┏━━

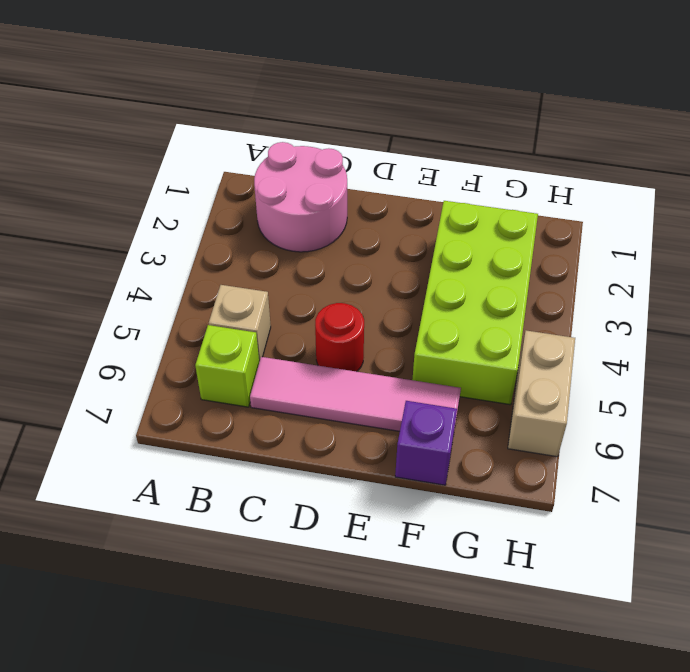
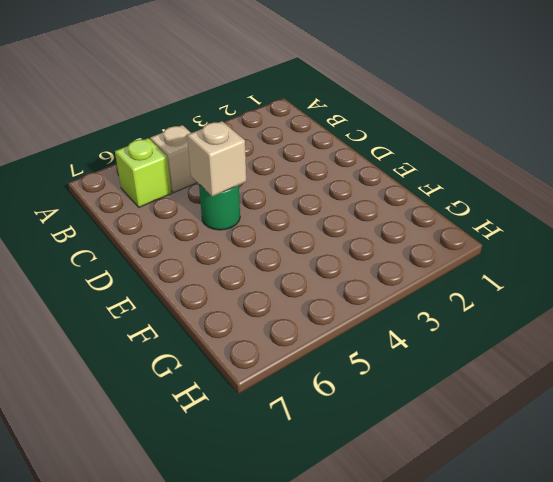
green 1x1 round brick [199,184,240,230] -> red 1x1 round brick [315,303,364,372]
tan 1x1 brick [187,121,246,196] -> none
none -> pink 2x2 round brick [254,142,347,252]
none -> pink 1x4 tile [250,357,461,431]

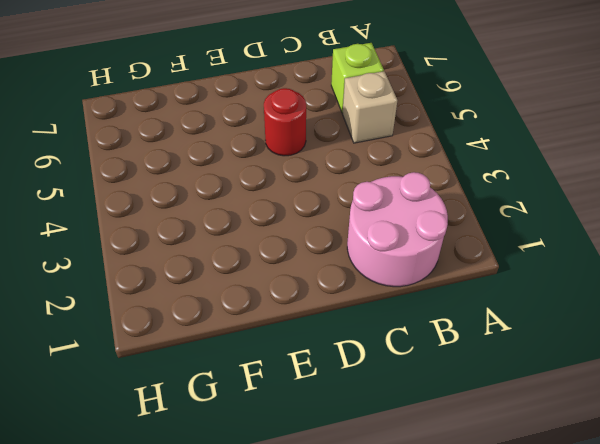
none -> pink 1x4 tile [250,357,461,431]
none -> lime 2x4 brick [412,201,538,405]

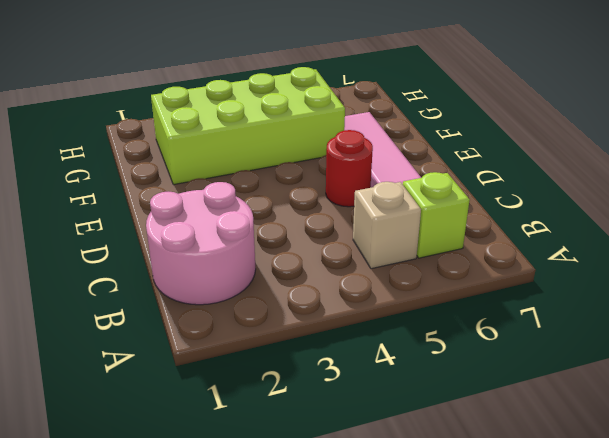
none -> purple 1x1 brick [395,401,457,485]
none -> tan 1x2 brick [508,330,575,457]

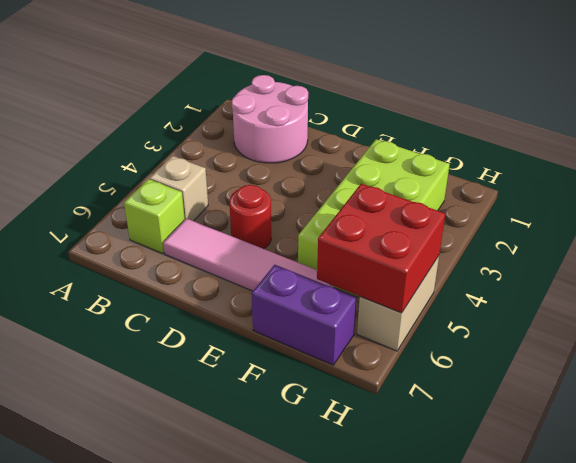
purple 1x2 brick [252,265,356,365] -> purple 1x1 brick [395,401,457,485]
red 2x2 brick [317,184,445,313] -> none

┗━━

*Instructions to follow*.
Every line of the material that holds "brick" should be copied out as the answer.

*Your response*.
green 1x1 round brick [199,184,240,230] -> red 1x1 round brick [315,303,364,372]
tan 1x1 brick [187,121,246,196] -> none
none -> pink 2x2 round brick [254,142,347,252]
none -> lime 2x4 brick [412,201,538,405]
none -> purple 1x1 brick [395,401,457,485]
none -> tan 1x2 brick [508,330,575,457]
purple 1x2 brick [252,265,356,365] -> purple 1x1 brick [395,401,457,485]
red 2x2 brick [317,184,445,313] -> none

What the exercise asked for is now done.